» Assigned task
Return, from the data below, each line that contains the word "domino".

» Stored items from a collection
────────────────────────────────────────

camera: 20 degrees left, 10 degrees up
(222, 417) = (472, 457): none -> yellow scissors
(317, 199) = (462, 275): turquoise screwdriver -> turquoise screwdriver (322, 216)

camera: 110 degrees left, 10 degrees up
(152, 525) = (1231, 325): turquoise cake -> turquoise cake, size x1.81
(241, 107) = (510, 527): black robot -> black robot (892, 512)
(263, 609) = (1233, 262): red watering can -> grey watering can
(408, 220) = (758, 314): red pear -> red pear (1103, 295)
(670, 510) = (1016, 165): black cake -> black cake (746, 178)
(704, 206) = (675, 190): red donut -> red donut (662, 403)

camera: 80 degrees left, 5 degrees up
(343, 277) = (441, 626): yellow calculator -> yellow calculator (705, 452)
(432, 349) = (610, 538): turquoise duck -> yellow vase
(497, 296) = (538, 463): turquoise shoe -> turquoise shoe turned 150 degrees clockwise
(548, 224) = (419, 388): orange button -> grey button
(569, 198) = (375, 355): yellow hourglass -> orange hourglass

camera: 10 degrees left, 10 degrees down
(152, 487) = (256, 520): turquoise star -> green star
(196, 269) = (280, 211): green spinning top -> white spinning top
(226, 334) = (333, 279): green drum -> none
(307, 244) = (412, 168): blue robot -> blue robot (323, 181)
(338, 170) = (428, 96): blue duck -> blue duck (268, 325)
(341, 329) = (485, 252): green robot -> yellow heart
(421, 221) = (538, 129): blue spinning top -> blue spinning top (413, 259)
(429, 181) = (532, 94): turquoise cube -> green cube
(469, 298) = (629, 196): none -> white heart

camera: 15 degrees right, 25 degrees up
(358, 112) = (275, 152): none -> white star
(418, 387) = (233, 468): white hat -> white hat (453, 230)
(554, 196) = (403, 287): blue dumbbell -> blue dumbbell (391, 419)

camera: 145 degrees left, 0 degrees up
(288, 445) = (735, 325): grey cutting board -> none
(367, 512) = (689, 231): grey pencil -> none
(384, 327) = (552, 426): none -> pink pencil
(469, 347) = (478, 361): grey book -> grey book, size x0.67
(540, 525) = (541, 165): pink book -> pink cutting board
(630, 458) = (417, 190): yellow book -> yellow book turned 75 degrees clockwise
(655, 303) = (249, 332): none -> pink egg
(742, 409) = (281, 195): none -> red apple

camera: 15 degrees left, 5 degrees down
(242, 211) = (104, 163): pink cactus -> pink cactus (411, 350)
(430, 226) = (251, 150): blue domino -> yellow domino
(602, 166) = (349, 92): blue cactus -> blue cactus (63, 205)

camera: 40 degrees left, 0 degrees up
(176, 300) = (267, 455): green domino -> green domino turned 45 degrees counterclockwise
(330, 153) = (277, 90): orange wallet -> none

────────────────────────────────────────

» Result
(430, 226) = (251, 150): blue domino -> yellow domino
(176, 300) = (267, 455): green domino -> green domino turned 45 degrees counterclockwise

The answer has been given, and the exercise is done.